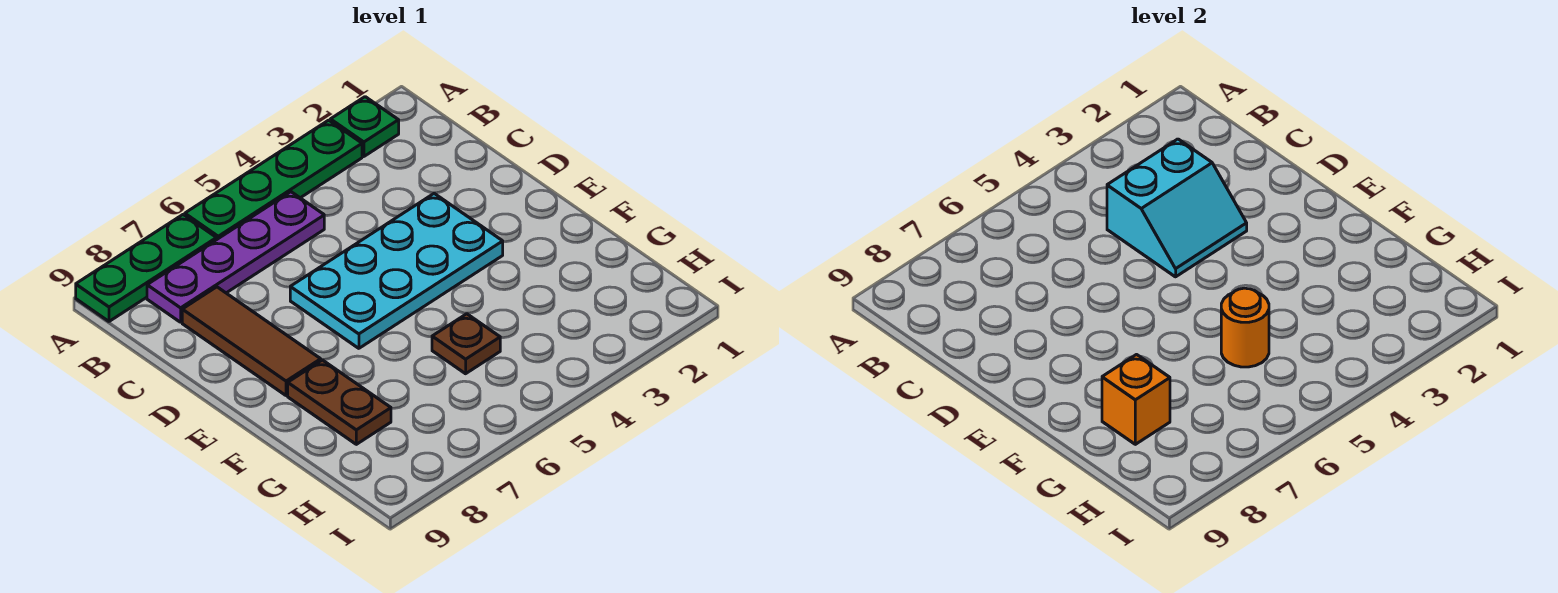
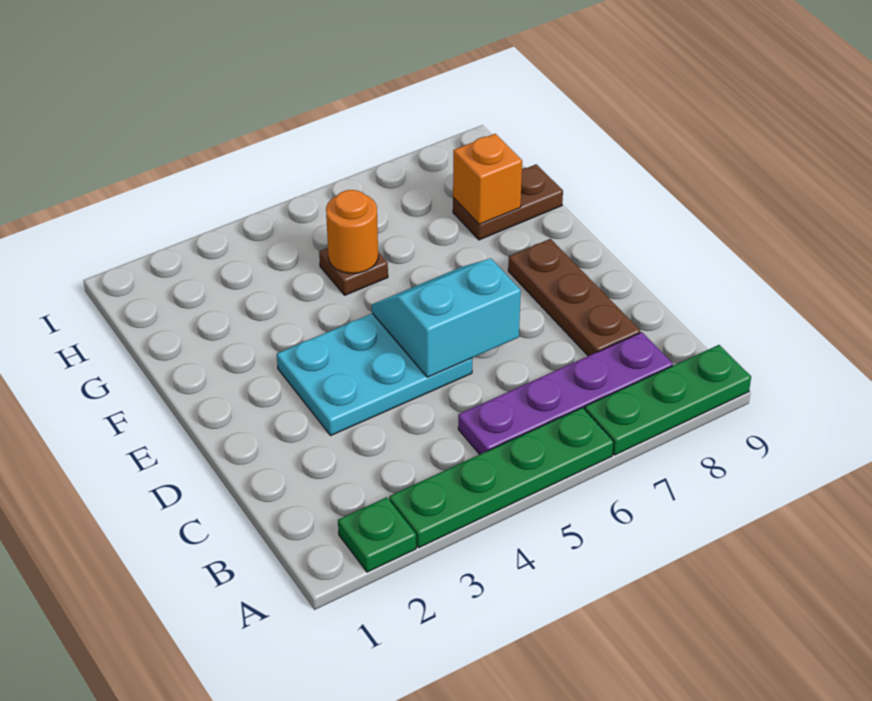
cyan slope C3:D4 level 2 top C -> cyan slope D5:E6 level 2 top D
brown tile C8:E8 level 1 -> brown plate C8:E8 level 1
cyan plate D3:E6 level 1 -> cyan plate D3:E5 level 1
brown plate F8:G8 level 1 -> brown plate G8:G9 level 1

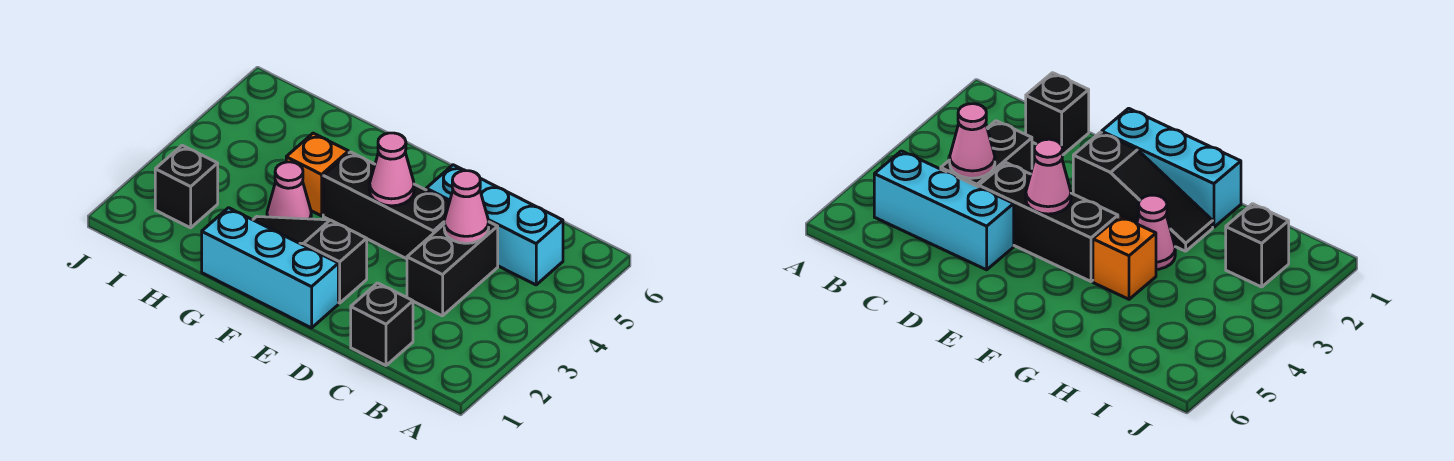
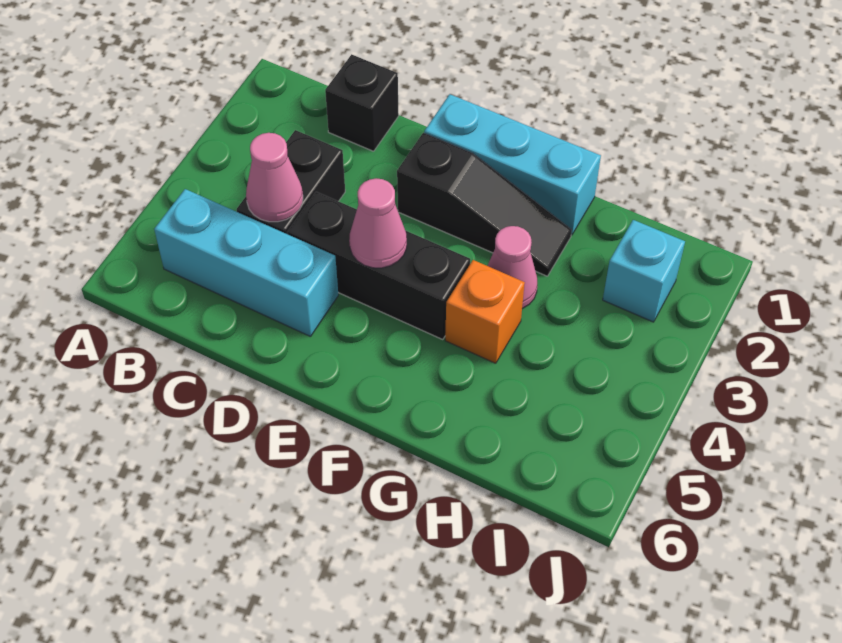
black brick I2 level 1 -> cyan brick I2 level 1

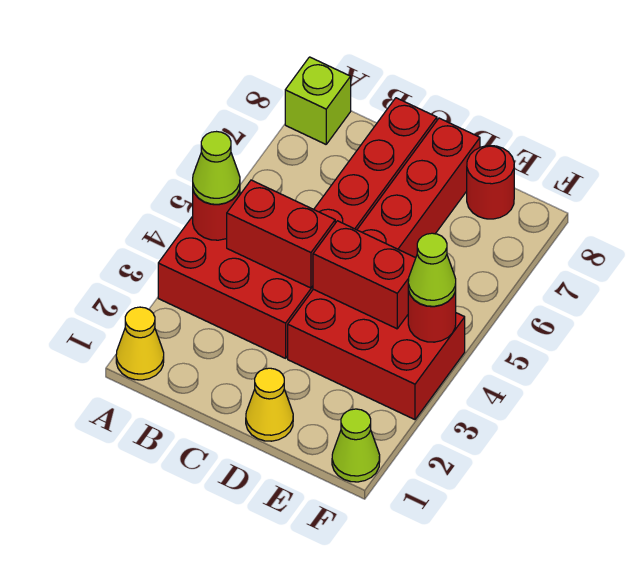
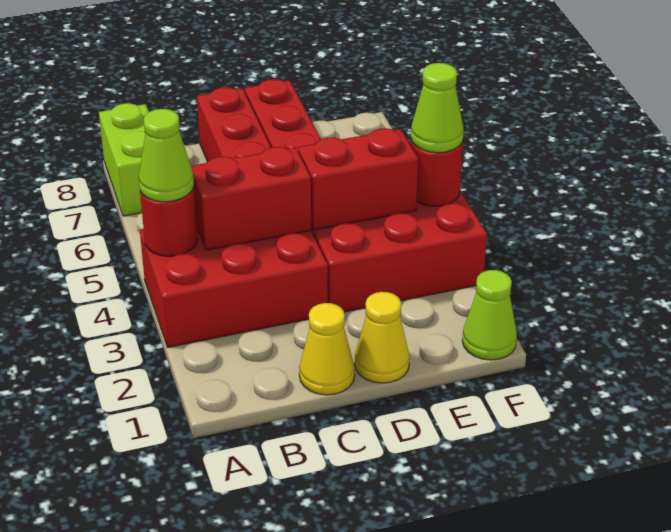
yellow cone A1 level 1 -> yellow cone C1 level 1
lime brick A8 level 1 -> lime brick A7:A8 level 1
red round brick E8 level 1 -> none

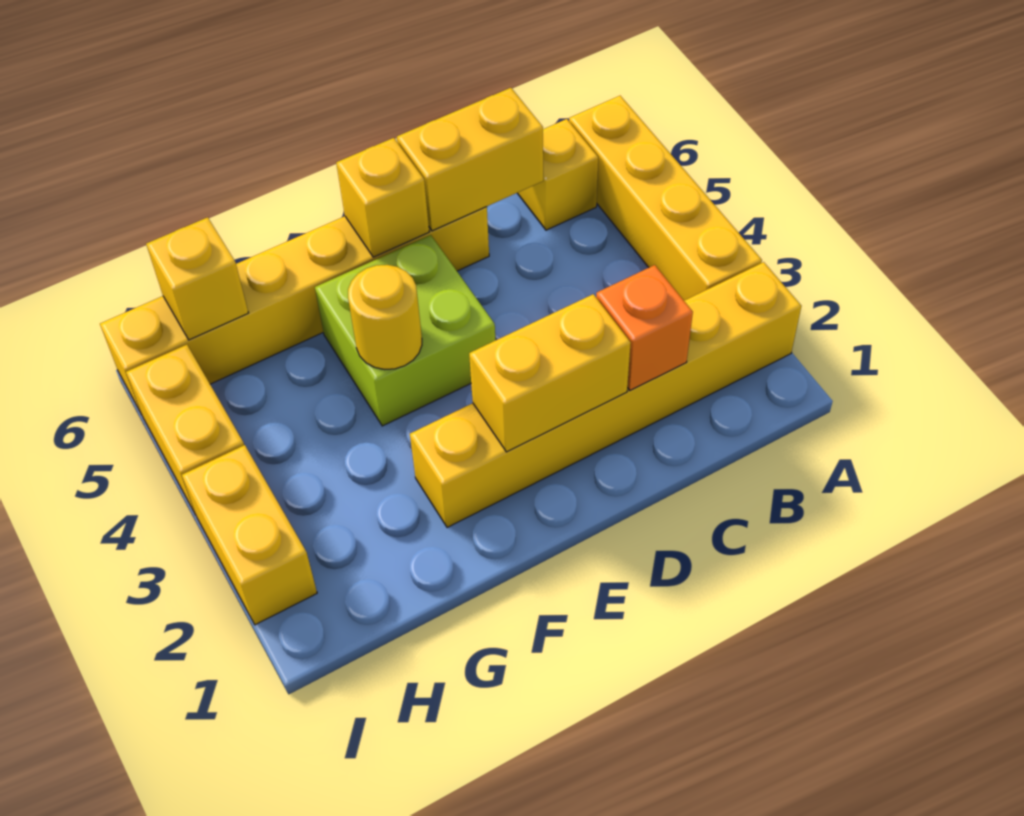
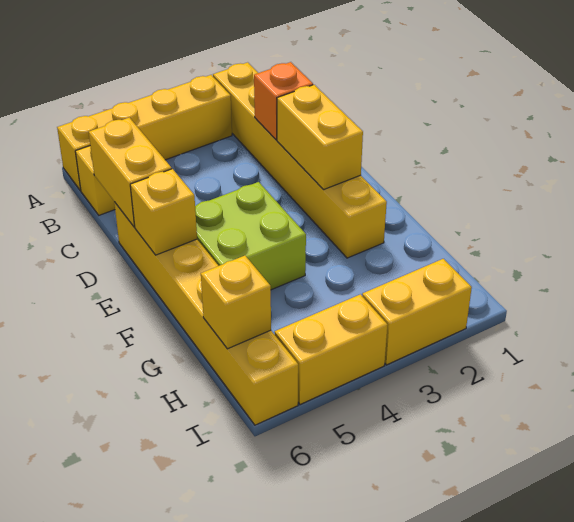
yellow round brick F4 level 2 -> none

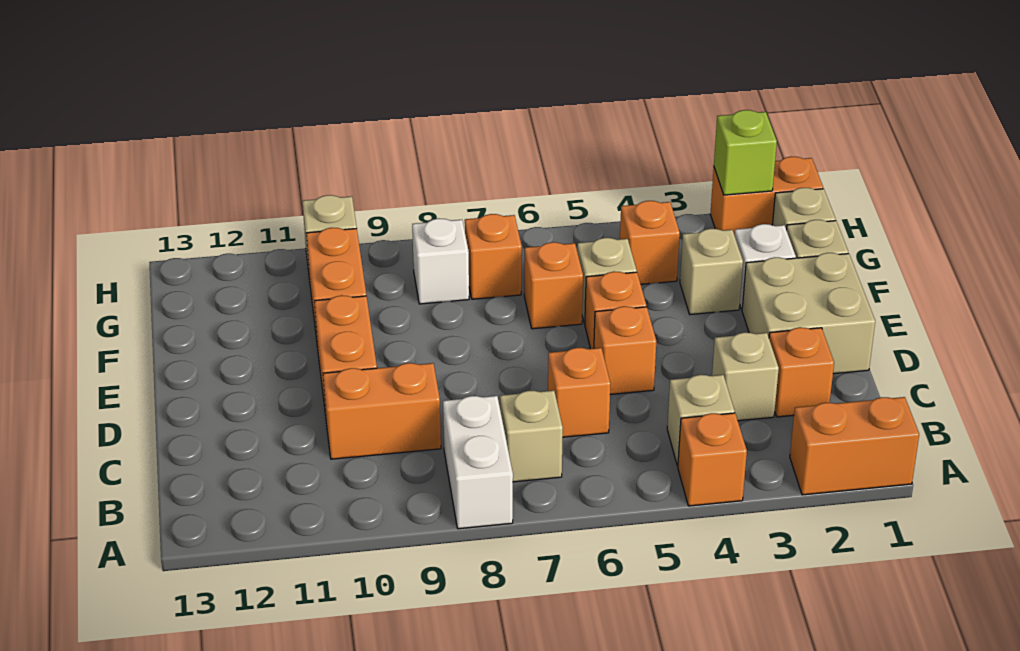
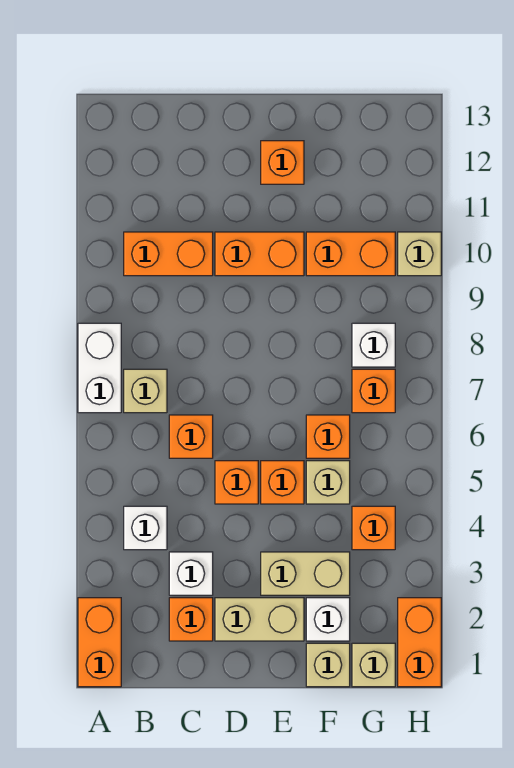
orange brick A4 level 1 -> orange brick E12 level 1
white brick A8:B8 level 1 -> white brick A7:A8 level 1
tan brick B4 level 1 -> white brick B4 level 1
tan brick C3 level 1 -> white brick C3 level 1
orange brick C9:C10 level 1 -> orange brick B10:C10 level 1
tan brick D1:E2 level 1 -> tan brick D2:E2 level 1
tan brick F3 level 1 -> tan brick E3:F3 level 1
lime brick H2 level 2 -> none

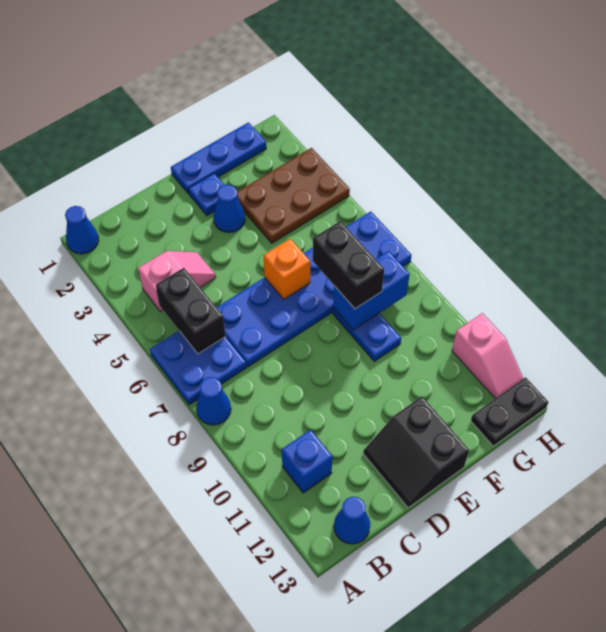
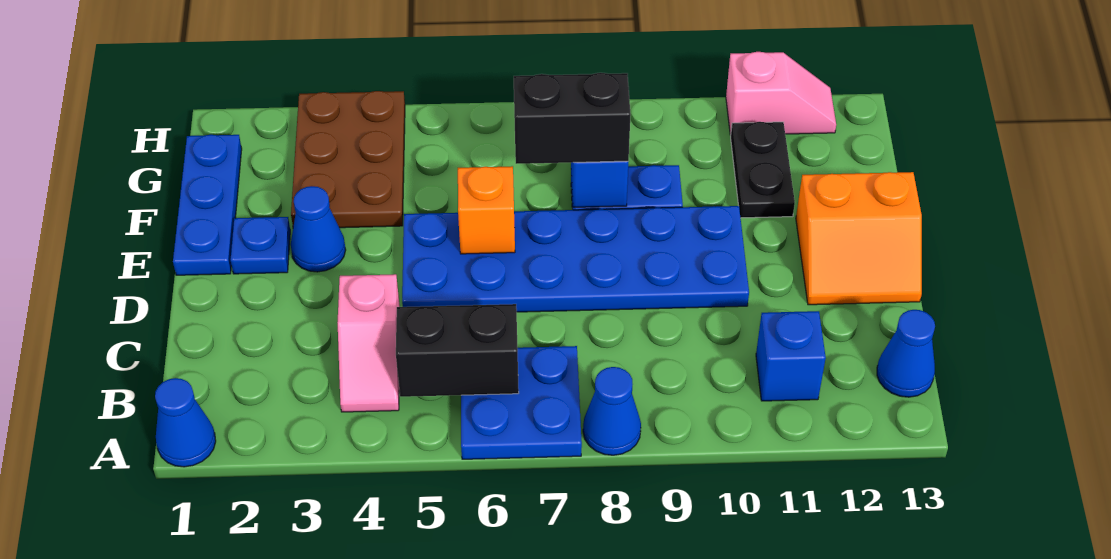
pink slope B4:C4 level 1 top B -> pink slope B4:C4 level 1 top C
blue plate C6:H7 level 1 -> blue plate D5:E10 level 1
black slope D12:E13 level 1 top E -> orange slope D12:E13 level 1 top E
black plate G13:H13 level 1 -> black plate F11:G11 level 1

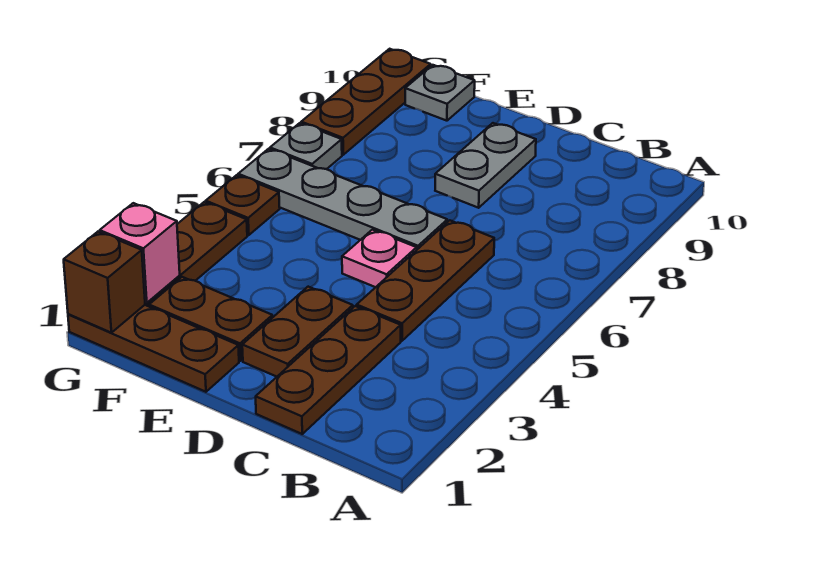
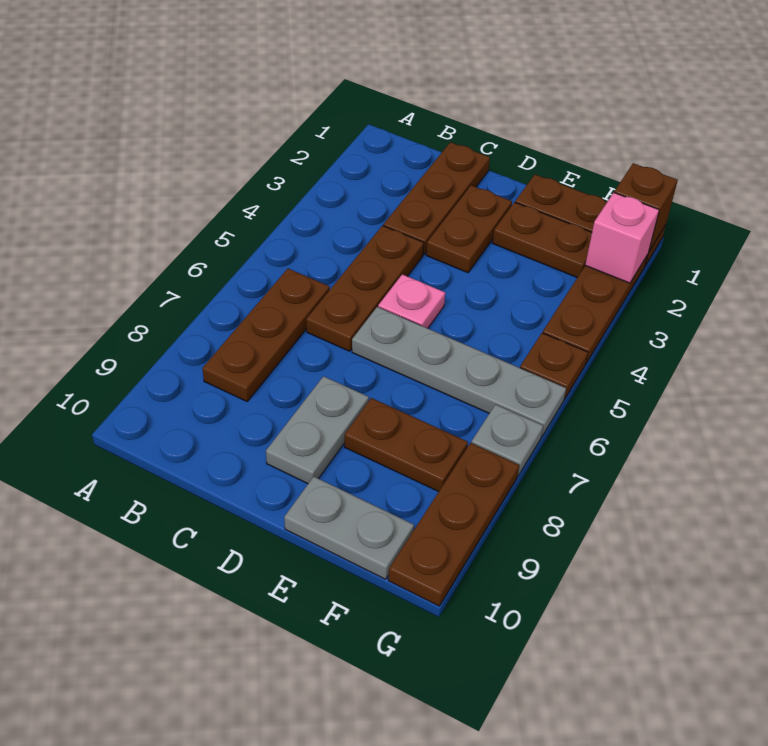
none -> brown plate B6:B8 level 1
none -> brown plate E8:F8 level 1
grey plate F10 level 1 -> grey plate E10:F10 level 1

• **TASK**
Transcribe the records in full and exactly. Pictures stay out.

• **REPLY**
cyan slope C3:D4 level 2 top C -> cyan slope D5:E6 level 2 top D
brown tile C8:E8 level 1 -> brown plate C8:E8 level 1
cyan plate D3:E6 level 1 -> cyan plate D3:E5 level 1
brown plate F8:G8 level 1 -> brown plate G8:G9 level 1

black brick I2 level 1 -> cyan brick I2 level 1

yellow cone A1 level 1 -> yellow cone C1 level 1
lime brick A8 level 1 -> lime brick A7:A8 level 1
red round brick E8 level 1 -> none

yellow round brick F4 level 2 -> none

orange brick A4 level 1 -> orange brick E12 level 1
white brick A8:B8 level 1 -> white brick A7:A8 level 1
tan brick B4 level 1 -> white brick B4 level 1
tan brick C3 level 1 -> white brick C3 level 1
orange brick C9:C10 level 1 -> orange brick B10:C10 level 1
tan brick D1:E2 level 1 -> tan brick D2:E2 level 1
tan brick F3 level 1 -> tan brick E3:F3 level 1
lime brick H2 level 2 -> none

pink slope B4:C4 level 1 top B -> pink slope B4:C4 level 1 top C
blue plate C6:H7 level 1 -> blue plate D5:E10 level 1
black slope D12:E13 level 1 top E -> orange slope D12:E13 level 1 top E
black plate G13:H13 level 1 -> black plate F11:G11 level 1

none -> brown plate B6:B8 level 1
none -> brown plate E8:F8 level 1
grey plate F10 level 1 -> grey plate E10:F10 level 1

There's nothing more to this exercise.